#### [Description of the task]
Pick out the lines below with "DIGITS" and list them.

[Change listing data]
□ □ □ □ □ □ □
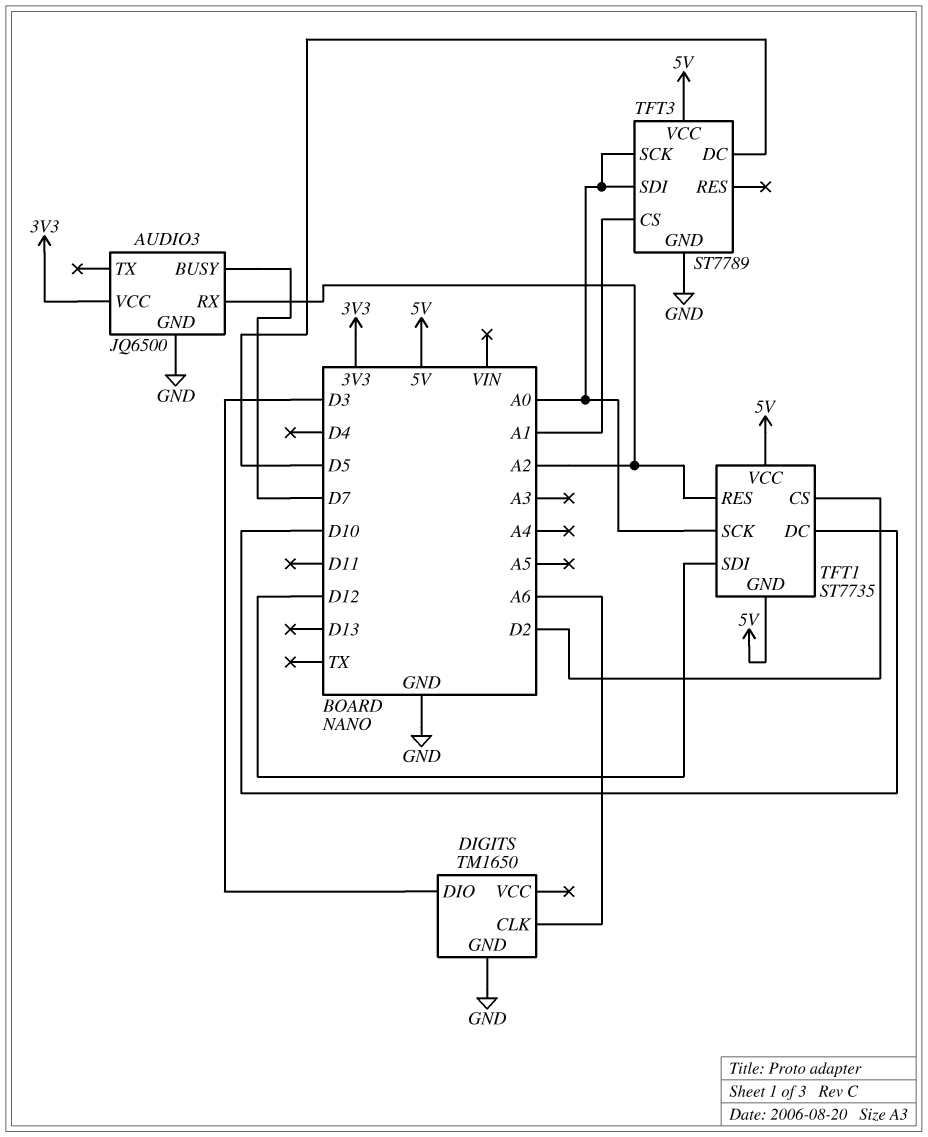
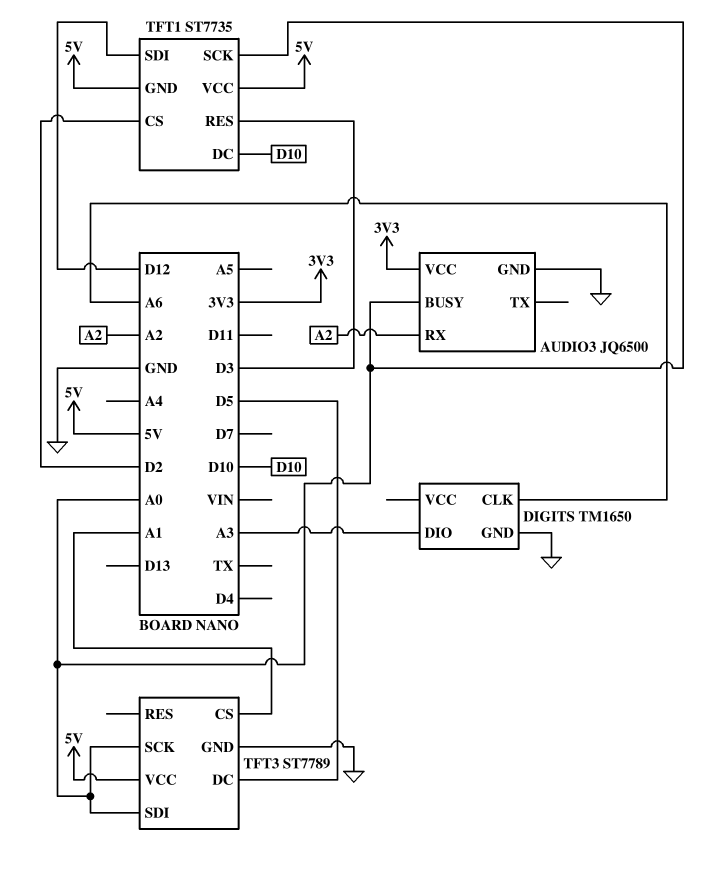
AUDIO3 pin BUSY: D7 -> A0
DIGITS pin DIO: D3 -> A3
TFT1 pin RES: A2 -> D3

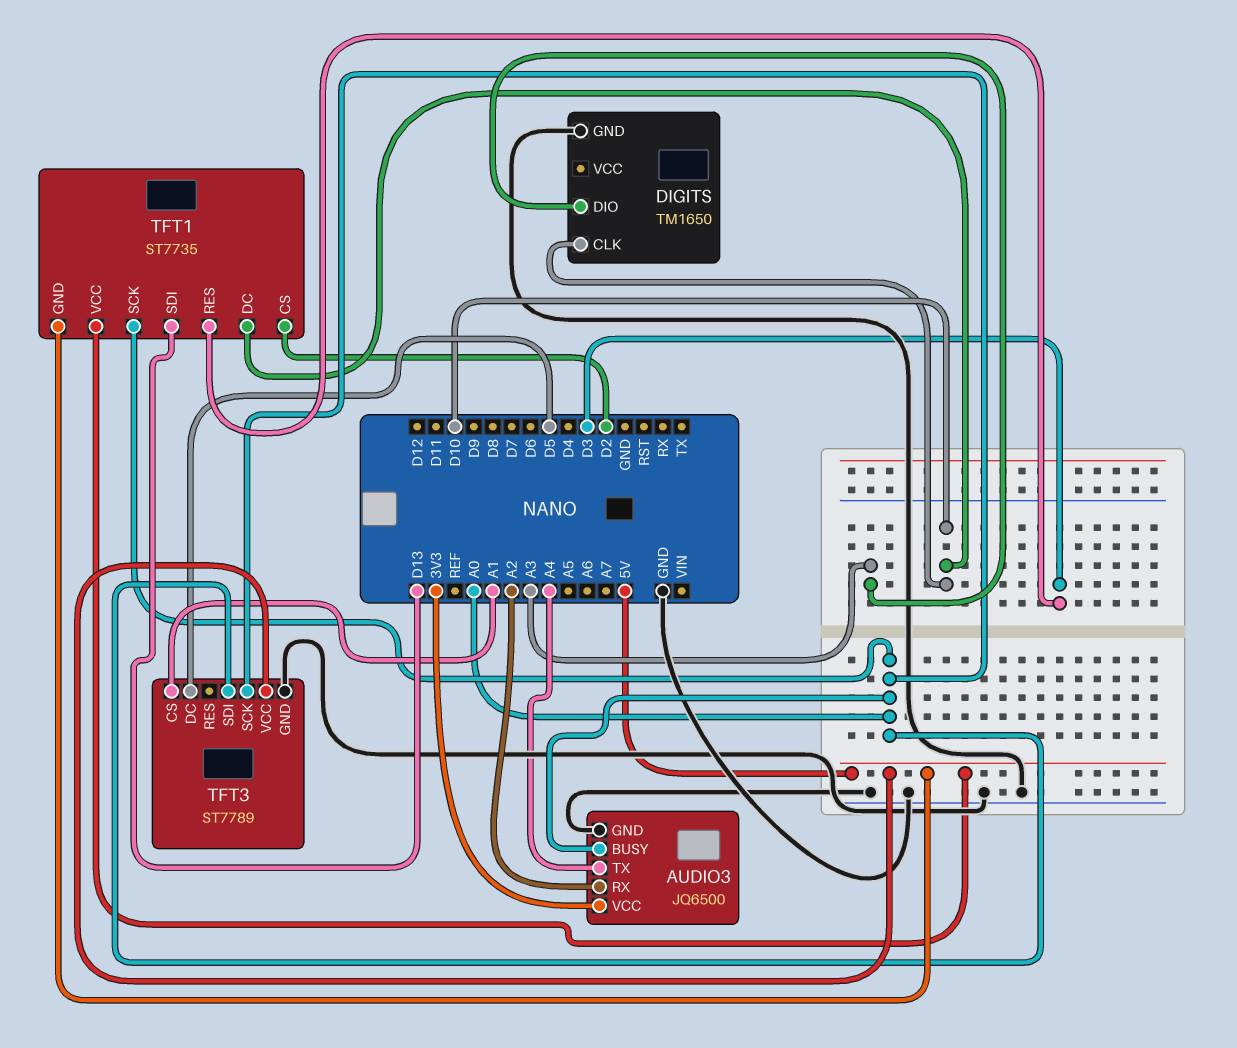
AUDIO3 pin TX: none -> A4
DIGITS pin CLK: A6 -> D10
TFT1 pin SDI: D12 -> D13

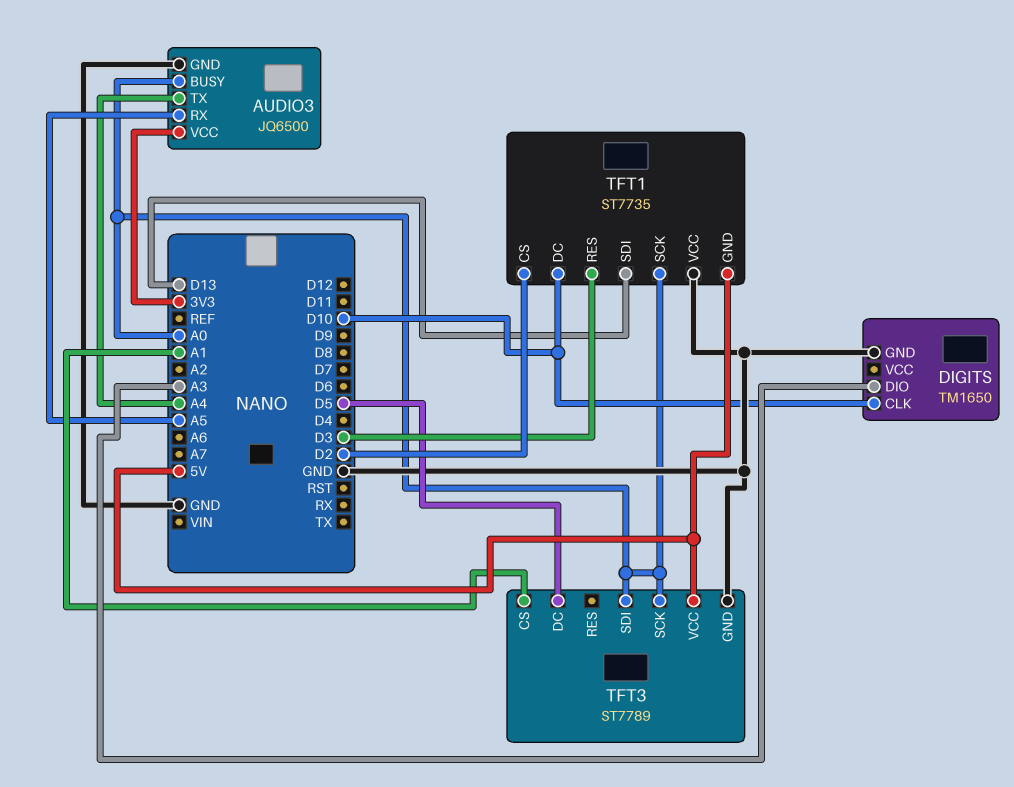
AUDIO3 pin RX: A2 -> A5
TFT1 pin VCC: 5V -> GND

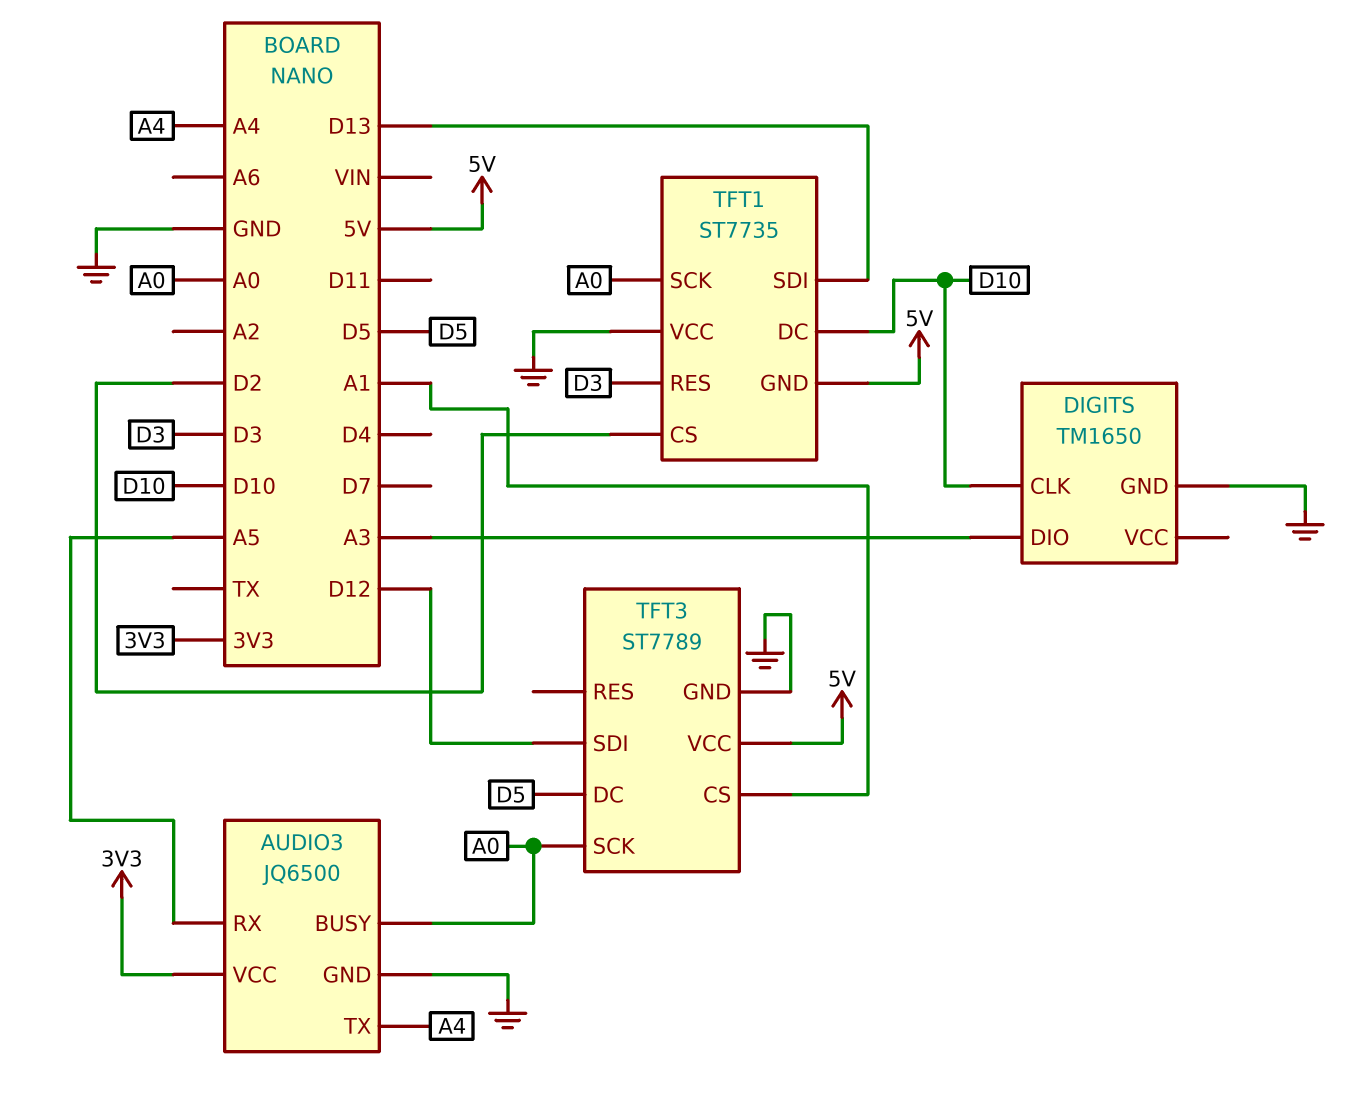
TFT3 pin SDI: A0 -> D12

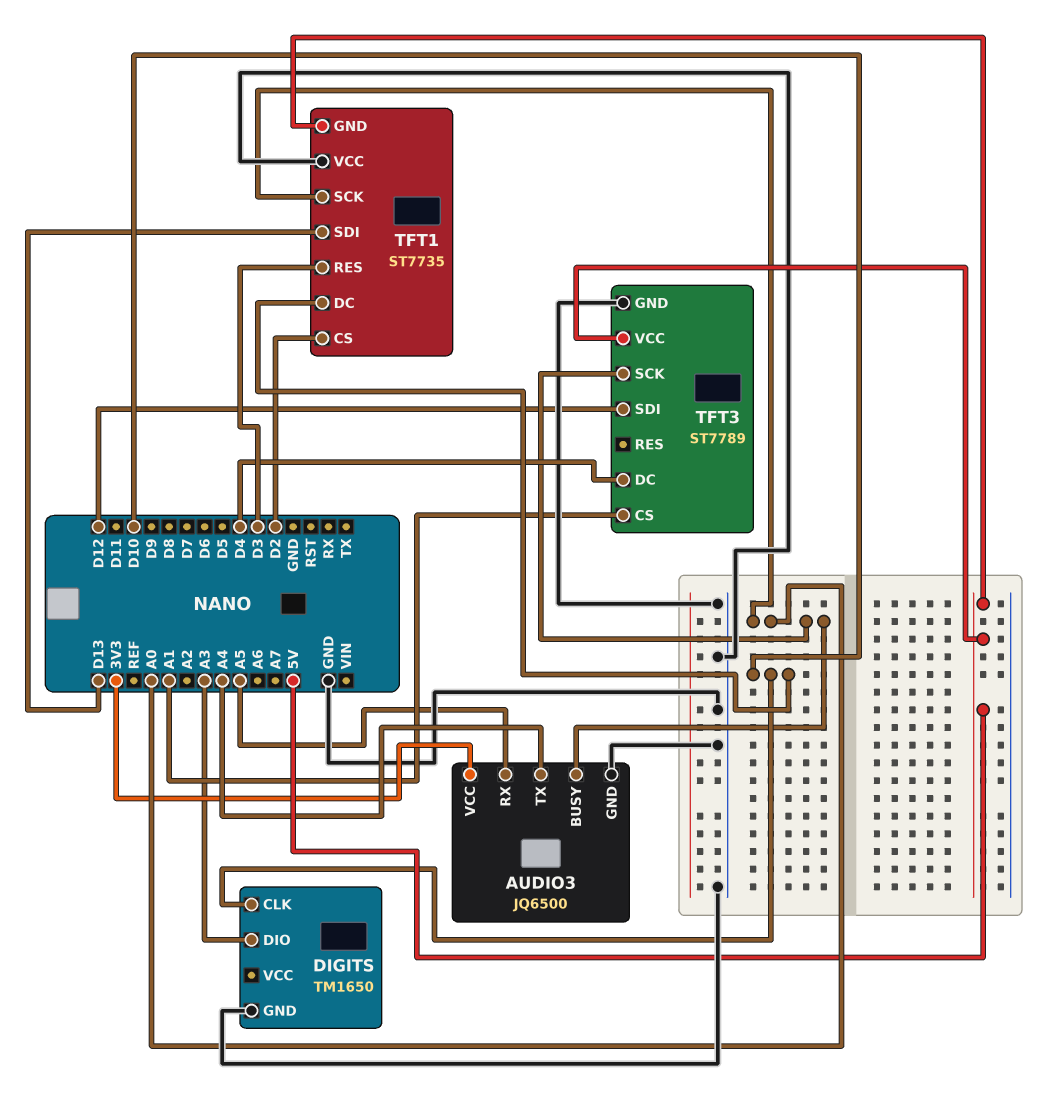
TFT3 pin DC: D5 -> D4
□ □ □ □ □ □ □
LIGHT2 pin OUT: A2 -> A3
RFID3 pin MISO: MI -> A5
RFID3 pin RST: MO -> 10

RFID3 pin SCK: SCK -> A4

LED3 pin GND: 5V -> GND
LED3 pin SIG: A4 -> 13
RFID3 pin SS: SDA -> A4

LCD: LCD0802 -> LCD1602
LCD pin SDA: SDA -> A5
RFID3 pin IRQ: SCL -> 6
□ □ □ □ □ □ □
#### [Solved exercise]
DIGITS pin DIO: D3 -> A3
DIGITS pin CLK: A6 -> D10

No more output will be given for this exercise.